▶ _Task details_: Determine how many lines of the records include "verde", and answer with the number alone.

Records contained in a dataset
_____

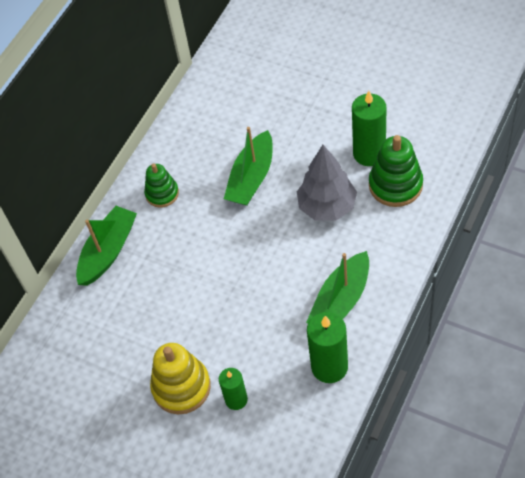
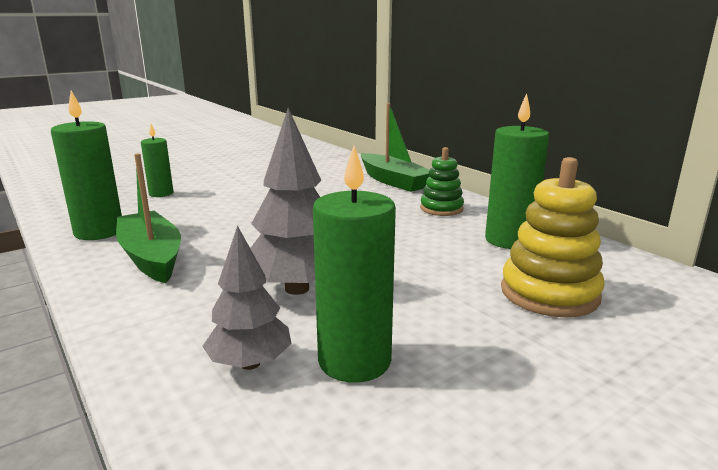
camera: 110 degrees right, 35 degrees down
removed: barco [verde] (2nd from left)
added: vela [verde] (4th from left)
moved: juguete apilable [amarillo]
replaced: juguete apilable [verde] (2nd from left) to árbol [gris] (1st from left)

_____

▶ _Exercise answer_: 3